Exercise goal: What the task requires is an exact printout of the listing below, pictures excluded.

Records for processing:

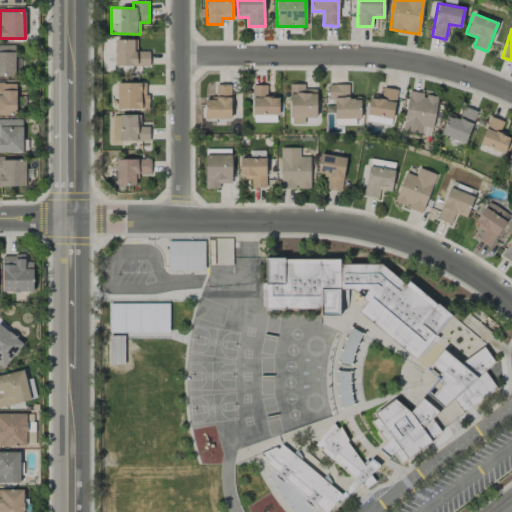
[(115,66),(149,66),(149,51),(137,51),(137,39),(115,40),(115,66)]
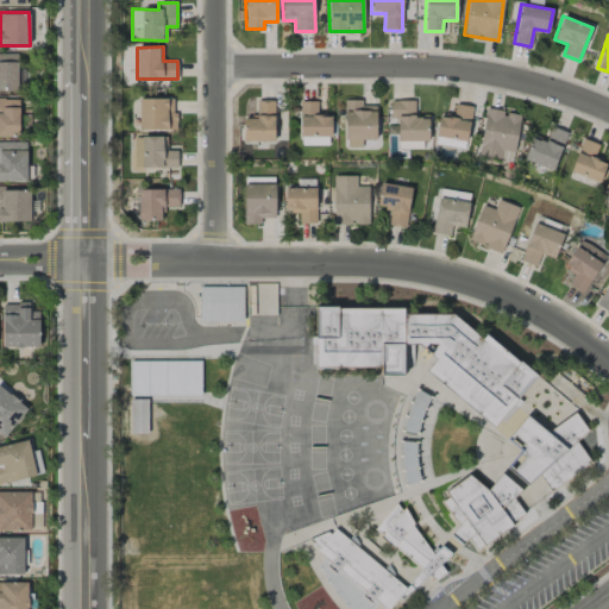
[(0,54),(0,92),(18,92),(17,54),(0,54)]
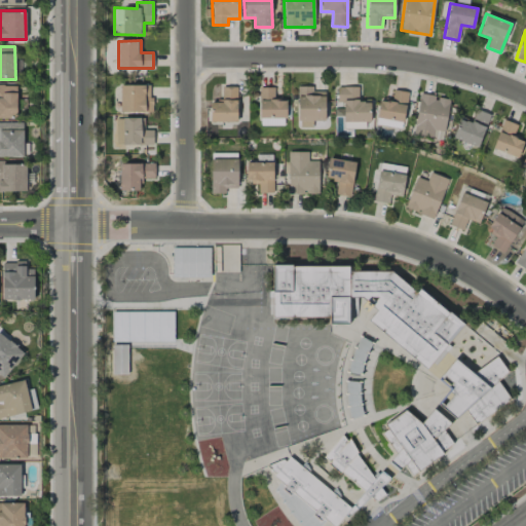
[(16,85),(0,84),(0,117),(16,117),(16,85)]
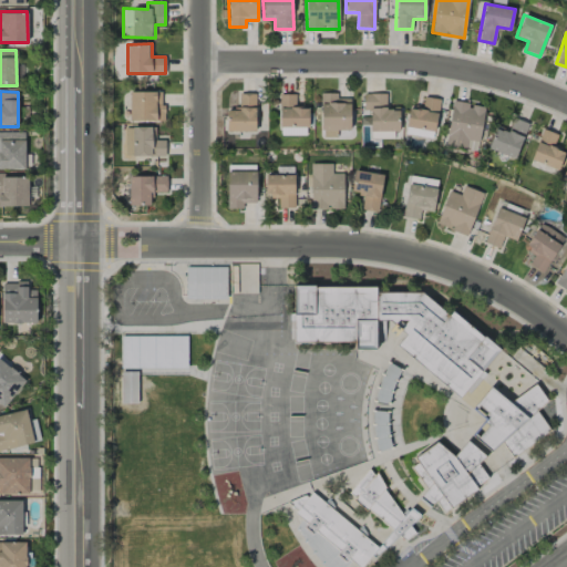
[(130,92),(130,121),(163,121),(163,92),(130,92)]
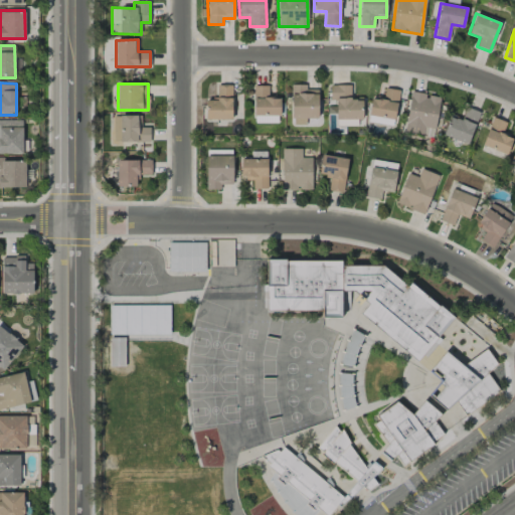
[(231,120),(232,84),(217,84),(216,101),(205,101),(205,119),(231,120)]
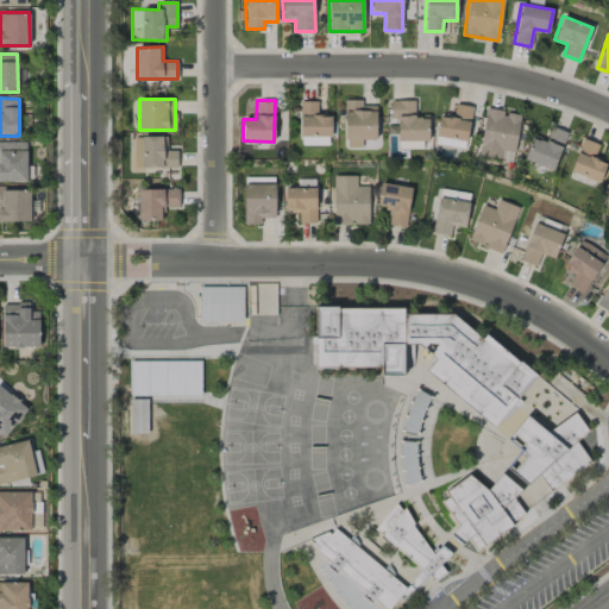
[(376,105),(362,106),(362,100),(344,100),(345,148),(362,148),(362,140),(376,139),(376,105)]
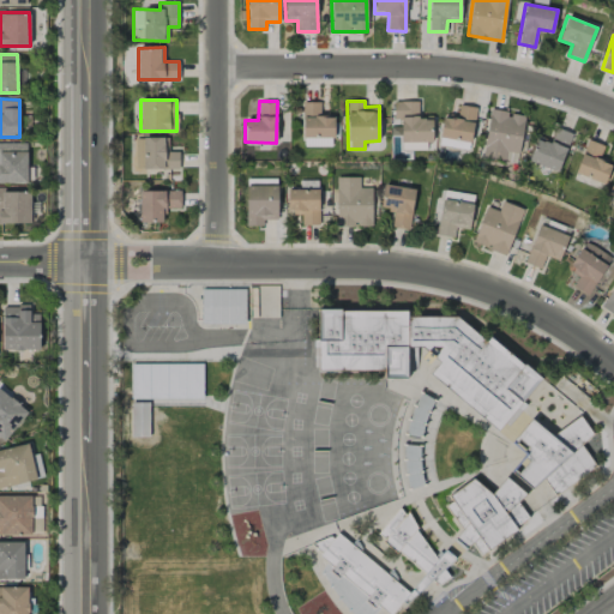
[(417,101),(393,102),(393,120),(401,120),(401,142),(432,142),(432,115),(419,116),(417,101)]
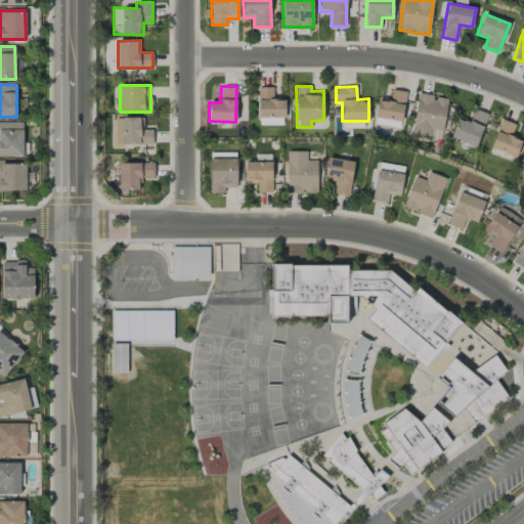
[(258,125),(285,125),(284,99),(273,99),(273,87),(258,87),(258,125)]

Response to the exercise:
[(115,66),(149,66),(149,51),(137,51),(137,39),(115,40),(115,66)]
[(0,54),(0,92),(18,92),(17,54),(0,54)]
[(16,85),(0,84),(0,117),(16,117),(16,85)]
[(130,92),(130,121),(163,121),(163,92),(130,92)]
[(231,120),(232,84),(217,84),(216,101),(205,101),(205,119),(231,120)]
[(376,105),(362,106),(362,100),(344,100),(345,148),(362,148),(362,140),(376,139),(376,105)]
[(417,101),(393,102),(393,120),(401,120),(401,142),(432,142),(432,115),(419,116),(417,101)]
[(258,125),(285,125),(284,99),(273,99),(273,87),(258,87),(258,125)]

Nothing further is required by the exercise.